### What this task involves
As soon as the line containing "RFID pin MOSI: MI -> MO" appears, start repeating lines exactly and continue to the end of the entries; please skip pictures.

### Extracted data

=== Begin Enclosure ===

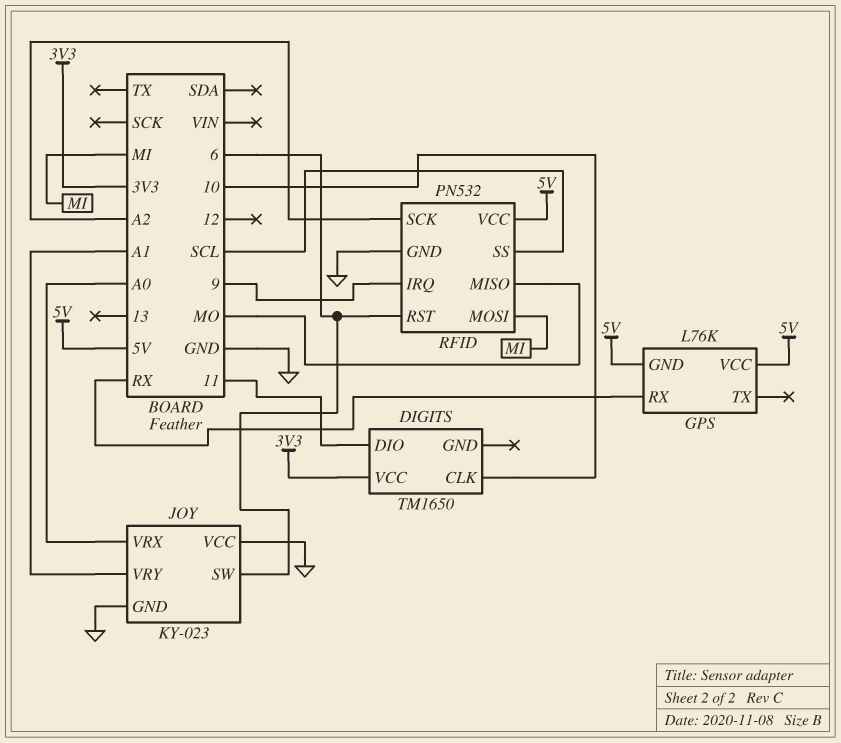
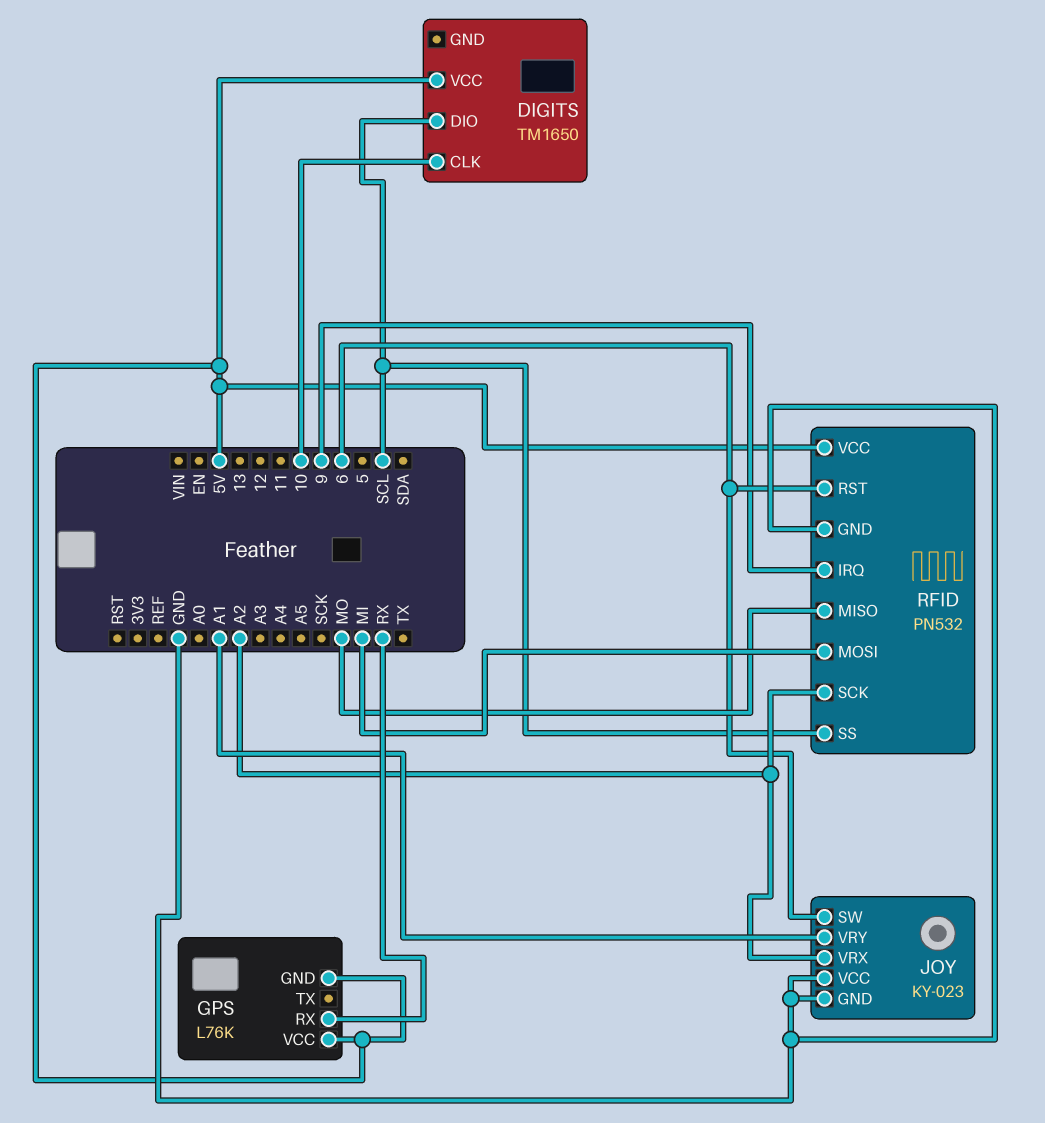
DIGITS pin DIO: 11 -> SCL
DIGITS pin VCC: 3V3 -> 5V
JOY pin VRX: A0 -> A2

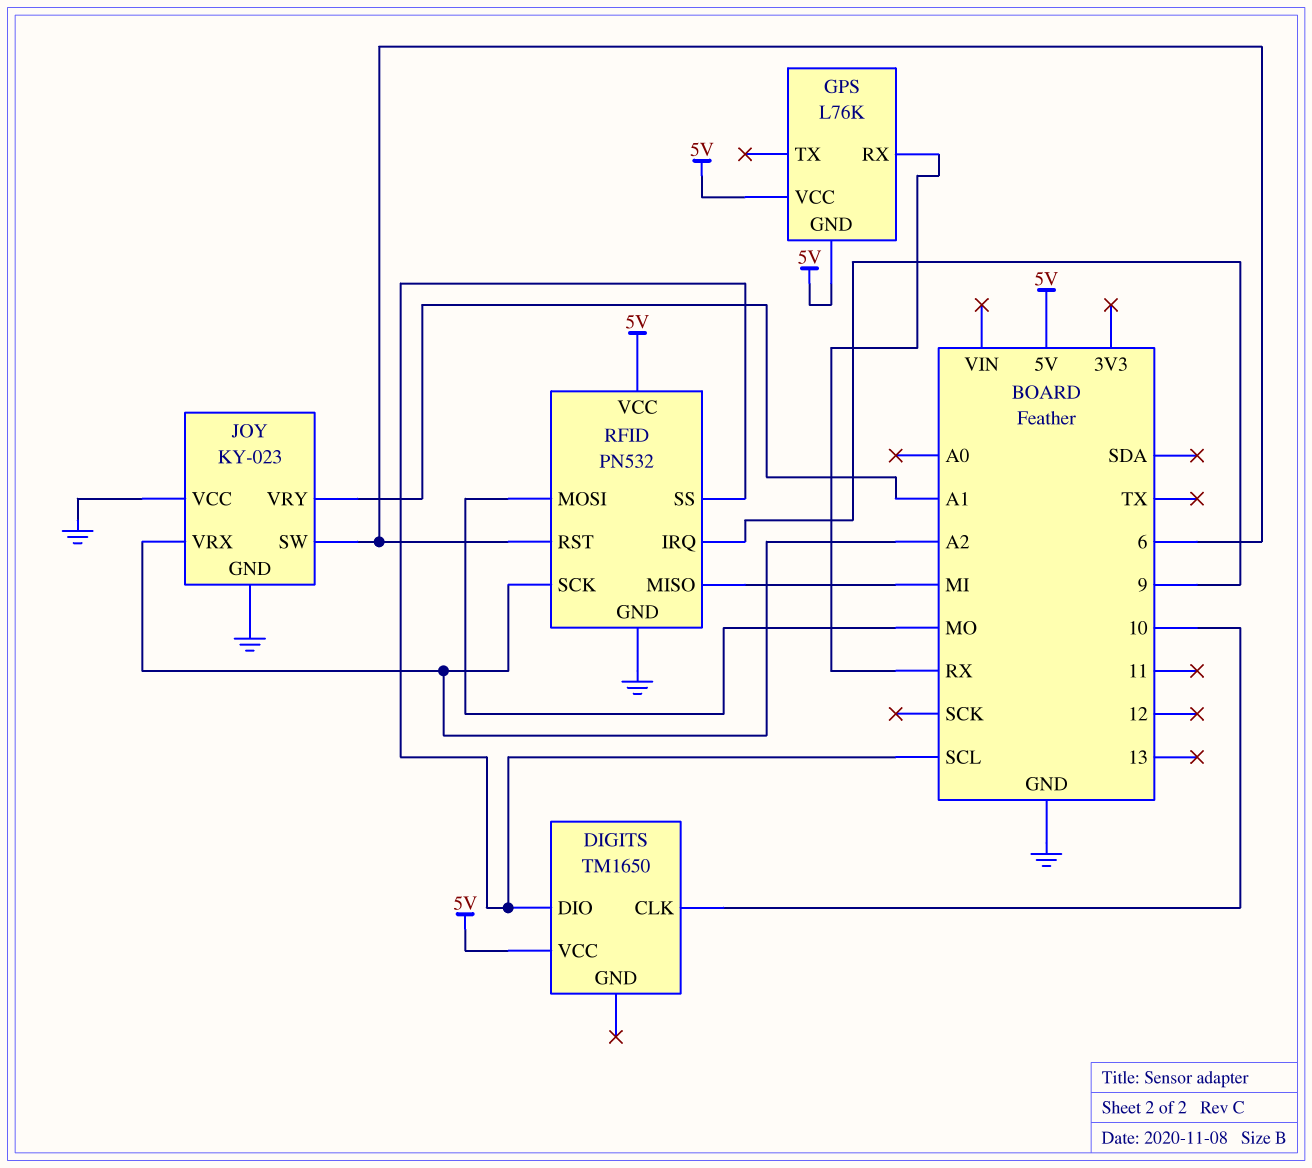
RFID pin MISO: MO -> MI
RFID pin MOSI: MI -> MO

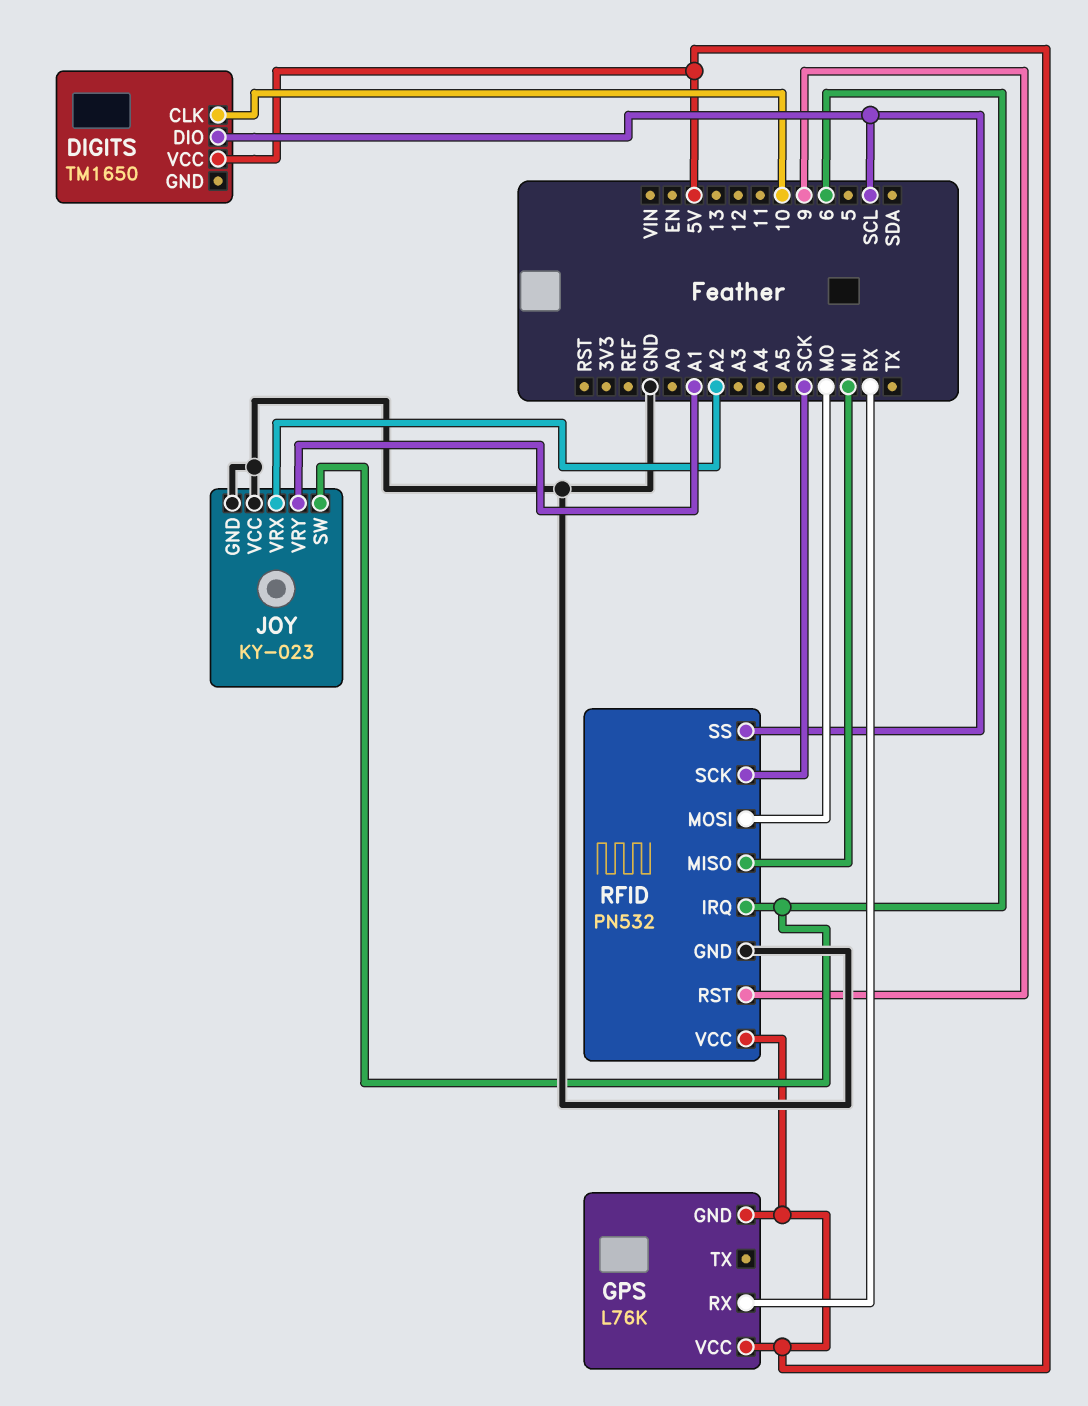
RFID pin IRQ: 9 -> 6
RFID pin RST: 6 -> 9
RFID pin SCK: A2 -> SCK

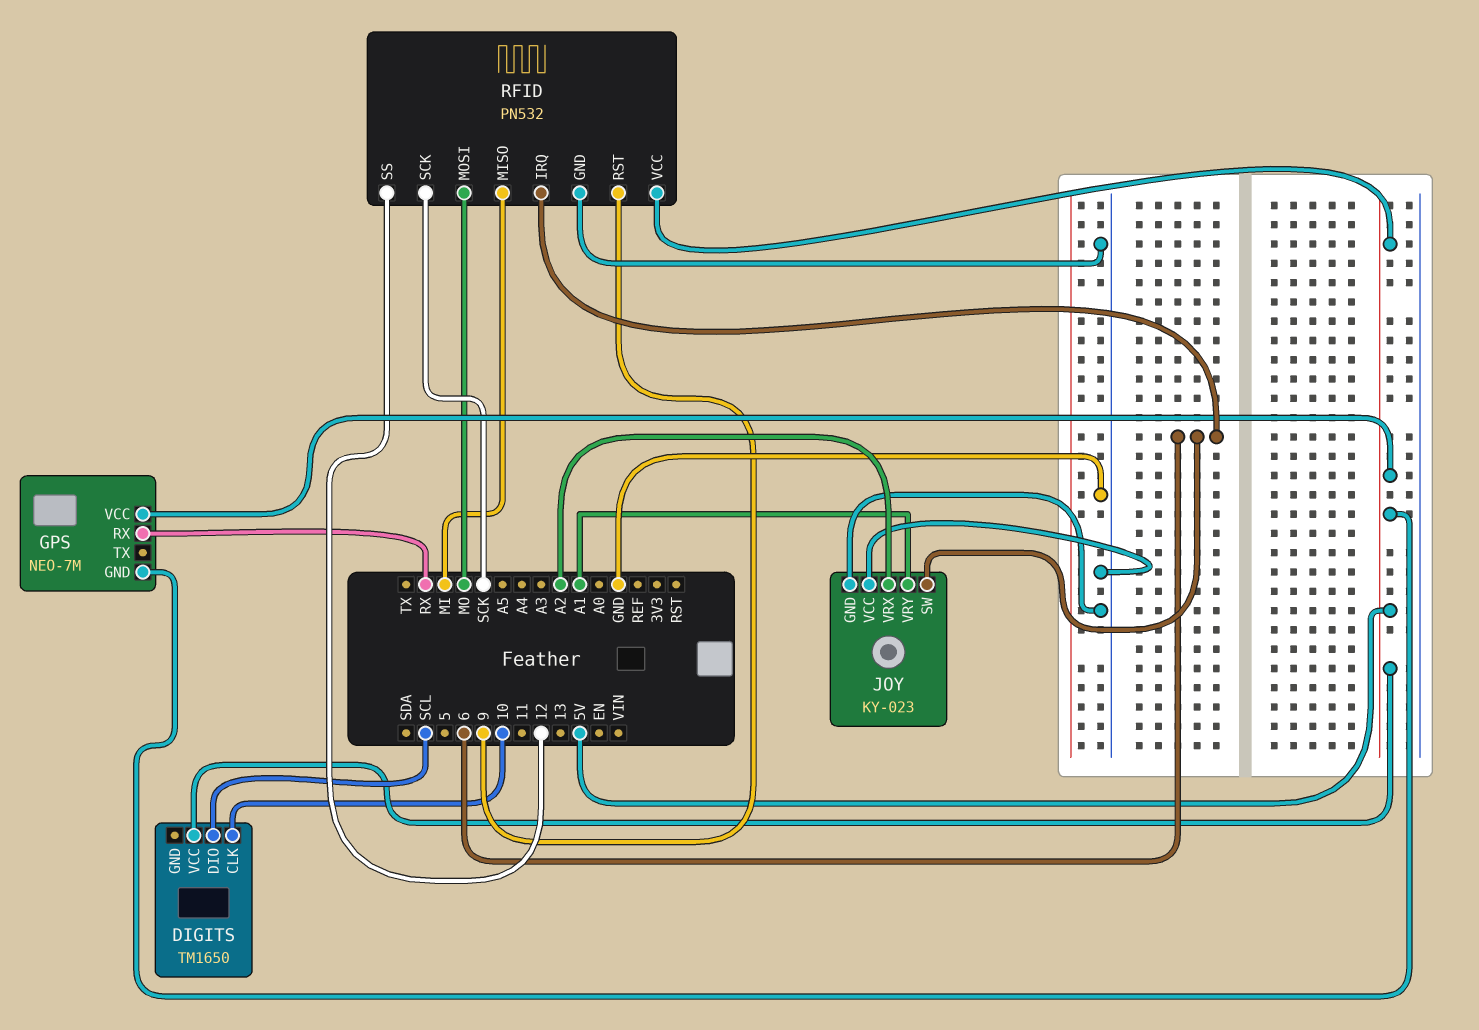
GPS: L76K -> NEO-7M
RFID pin SS: SCL -> 12

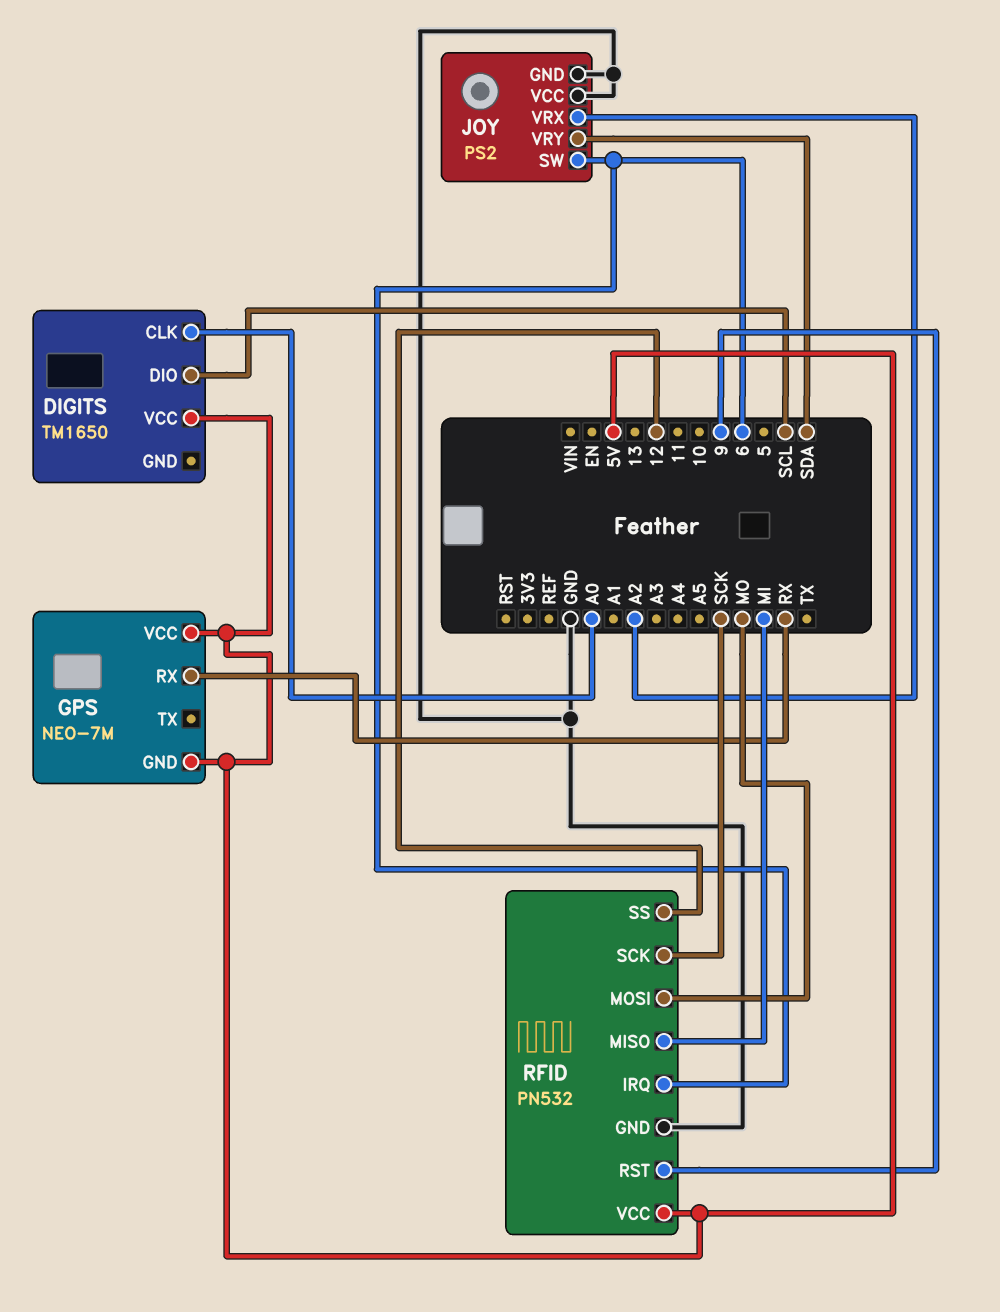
DIGITS pin CLK: 10 -> A0
JOY: KY-023 -> PS2
JOY pin VRY: A1 -> SDA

=== End Enclosure ===

### Answer area
RFID pin MOSI: MI -> MO

RFID pin IRQ: 9 -> 6
RFID pin RST: 6 -> 9
RFID pin SCK: A2 -> SCK

GPS: L76K -> NEO-7M
RFID pin SS: SCL -> 12

DIGITS pin CLK: 10 -> A0
JOY: KY-023 -> PS2
JOY pin VRY: A1 -> SDA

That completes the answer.